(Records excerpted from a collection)
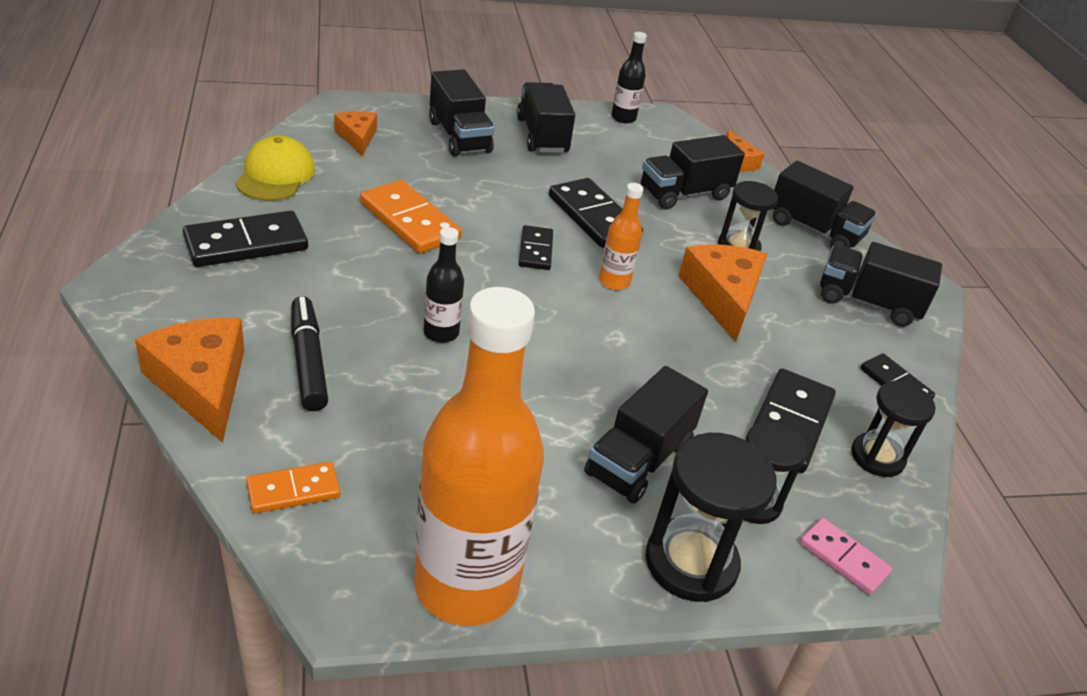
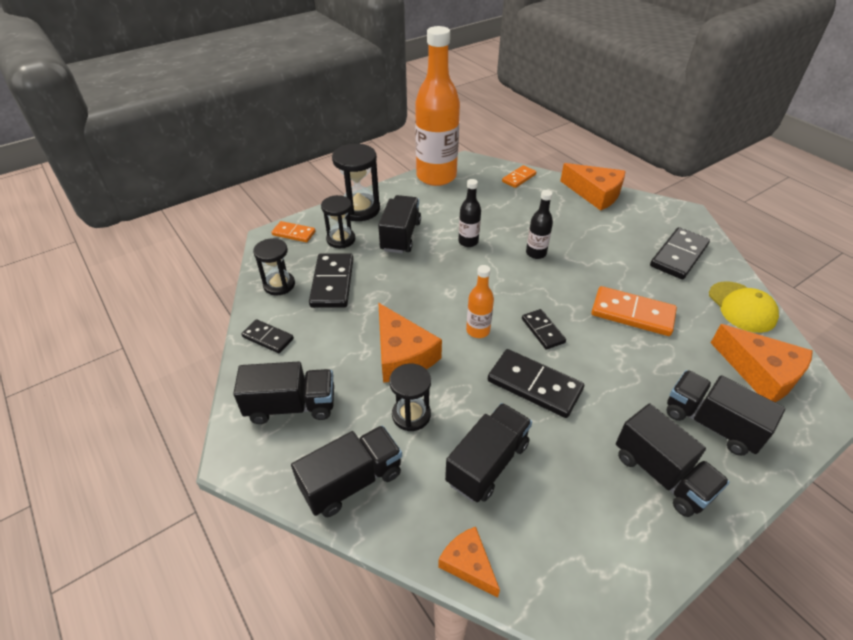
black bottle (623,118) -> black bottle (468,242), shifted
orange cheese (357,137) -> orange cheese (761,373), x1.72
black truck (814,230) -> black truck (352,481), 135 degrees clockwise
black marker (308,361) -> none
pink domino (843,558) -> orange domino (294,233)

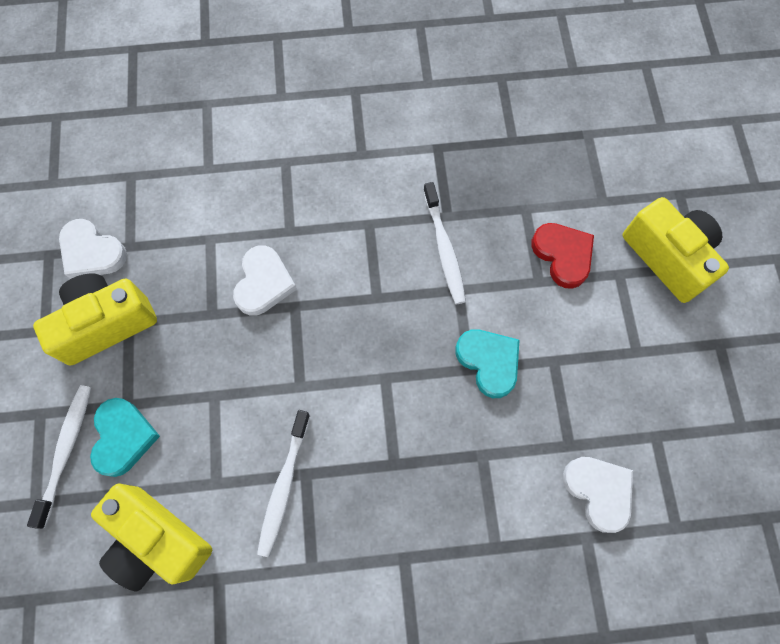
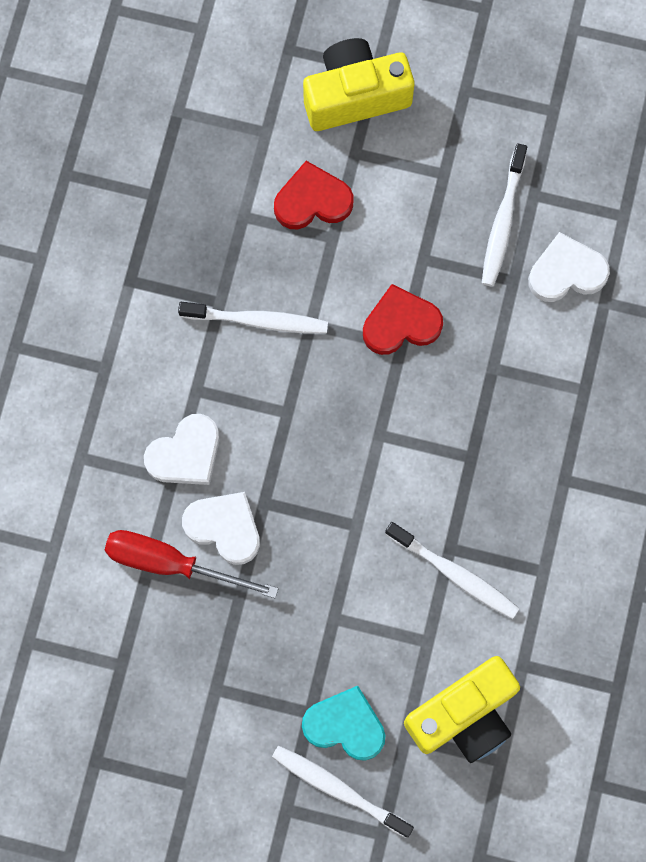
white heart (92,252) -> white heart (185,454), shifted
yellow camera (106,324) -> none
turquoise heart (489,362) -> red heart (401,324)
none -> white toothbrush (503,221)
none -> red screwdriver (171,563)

§ WORK INSTRUCTIONS: If an entry above holds a picture, leave that picture out and print the rest exactly.

§ TASK OUTPUT:
black bottle (623,118) -> black bottle (468,242), shifted
orange cheese (357,137) -> orange cheese (761,373), x1.72
black truck (814,230) -> black truck (352,481), 135 degrees clockwise
black marker (308,361) -> none
pink domino (843,558) -> orange domino (294,233)

white heart (92,252) -> white heart (185,454), shifted
yellow camera (106,324) -> none
turquoise heart (489,362) -> red heart (401,324)
none -> white toothbrush (503,221)
none -> red screwdriver (171,563)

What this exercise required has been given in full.